Exercise directions >> Every record below should be printed exactly, except for the pictures.

Supplied records >>
————
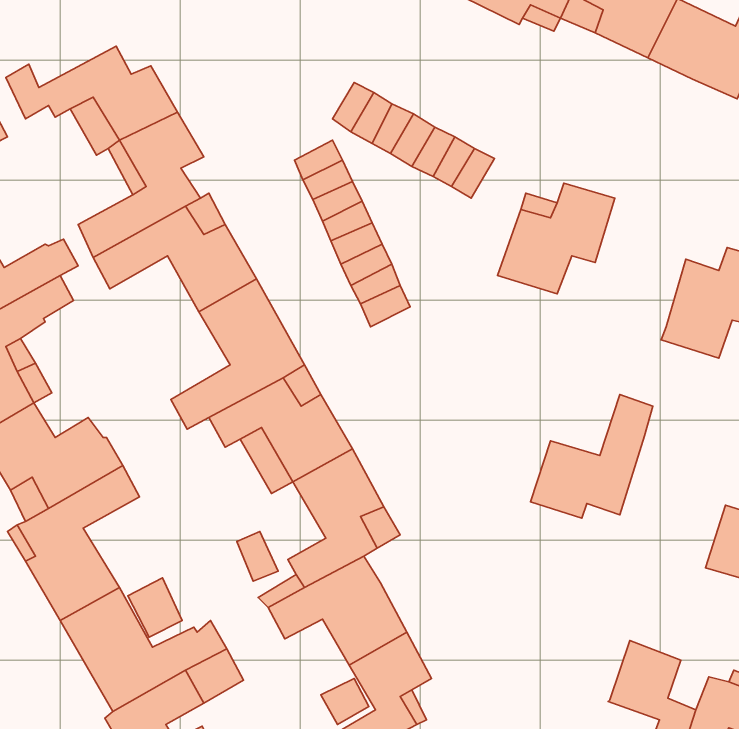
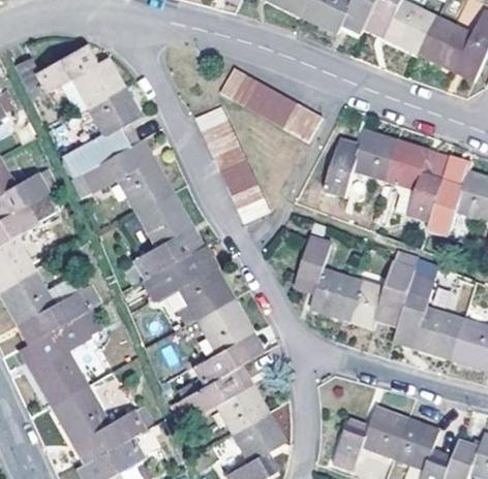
building: none -> [385,140,448,221]
building: none -> [297,250,357,330]
building: none -> [400,289,466,372]
building: none -> [334,407,406,467]

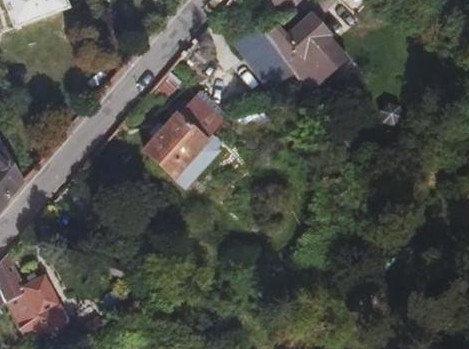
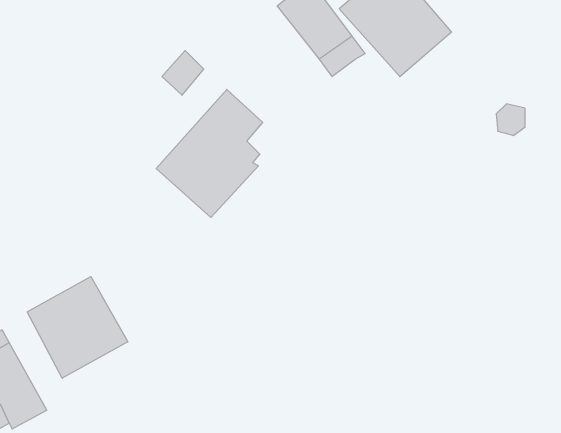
building: none -> [27,277,128,378]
————
Solved exercise >>
building: none -> [385,140,448,221]
building: none -> [297,250,357,330]
building: none -> [400,289,466,372]
building: none -> [334,407,406,467]

building: none -> [27,277,128,378]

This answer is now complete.